[Task details]
Copy out word for word the stretch of entries below, from the line containing "mauve [541, 979]" through the line containing "coordinates (822, 680).", and nothing else.

[Records provided]
###

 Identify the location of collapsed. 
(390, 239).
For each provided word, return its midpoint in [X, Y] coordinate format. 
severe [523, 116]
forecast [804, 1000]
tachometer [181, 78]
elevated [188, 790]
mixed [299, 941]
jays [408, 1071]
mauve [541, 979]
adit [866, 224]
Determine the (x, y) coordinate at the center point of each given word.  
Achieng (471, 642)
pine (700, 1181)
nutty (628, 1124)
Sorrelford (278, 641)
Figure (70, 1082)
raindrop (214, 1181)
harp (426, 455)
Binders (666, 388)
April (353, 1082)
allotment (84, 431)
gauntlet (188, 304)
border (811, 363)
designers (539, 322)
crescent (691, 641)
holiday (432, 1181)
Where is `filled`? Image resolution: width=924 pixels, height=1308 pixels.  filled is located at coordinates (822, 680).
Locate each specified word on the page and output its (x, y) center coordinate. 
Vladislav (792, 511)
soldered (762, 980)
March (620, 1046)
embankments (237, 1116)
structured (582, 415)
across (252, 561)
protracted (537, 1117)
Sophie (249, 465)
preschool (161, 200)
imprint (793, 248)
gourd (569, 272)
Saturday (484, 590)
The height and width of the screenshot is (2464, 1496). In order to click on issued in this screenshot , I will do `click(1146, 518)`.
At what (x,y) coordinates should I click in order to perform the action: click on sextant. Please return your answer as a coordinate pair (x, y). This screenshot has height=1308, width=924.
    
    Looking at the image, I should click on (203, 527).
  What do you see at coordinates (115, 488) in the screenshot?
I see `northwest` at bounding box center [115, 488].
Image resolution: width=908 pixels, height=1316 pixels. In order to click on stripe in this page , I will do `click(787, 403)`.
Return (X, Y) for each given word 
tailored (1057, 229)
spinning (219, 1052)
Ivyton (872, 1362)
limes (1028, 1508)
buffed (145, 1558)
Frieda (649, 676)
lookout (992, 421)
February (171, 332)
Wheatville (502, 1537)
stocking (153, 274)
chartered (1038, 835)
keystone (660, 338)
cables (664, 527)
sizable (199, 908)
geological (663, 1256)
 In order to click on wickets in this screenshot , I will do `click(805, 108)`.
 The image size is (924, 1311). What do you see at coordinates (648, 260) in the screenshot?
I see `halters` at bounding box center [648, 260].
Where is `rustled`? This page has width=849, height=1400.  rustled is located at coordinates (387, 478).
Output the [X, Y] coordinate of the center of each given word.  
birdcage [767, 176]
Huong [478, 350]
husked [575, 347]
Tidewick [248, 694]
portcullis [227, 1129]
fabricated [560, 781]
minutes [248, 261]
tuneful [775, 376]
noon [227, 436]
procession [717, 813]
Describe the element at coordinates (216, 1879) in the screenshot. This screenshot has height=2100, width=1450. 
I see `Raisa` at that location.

###

[The answer]
mauve [541, 979]
adit [866, 224]
Determine the (x, y) coordinate at the center point of each given word.  
Achieng (471, 642)
pine (700, 1181)
nutty (628, 1124)
Sorrelford (278, 641)
Figure (70, 1082)
raindrop (214, 1181)
harp (426, 455)
Binders (666, 388)
April (353, 1082)
allotment (84, 431)
gauntlet (188, 304)
border (811, 363)
designers (539, 322)
crescent (691, 641)
holiday (432, 1181)
Where is `filled`? Image resolution: width=924 pixels, height=1308 pixels.  filled is located at coordinates (822, 680).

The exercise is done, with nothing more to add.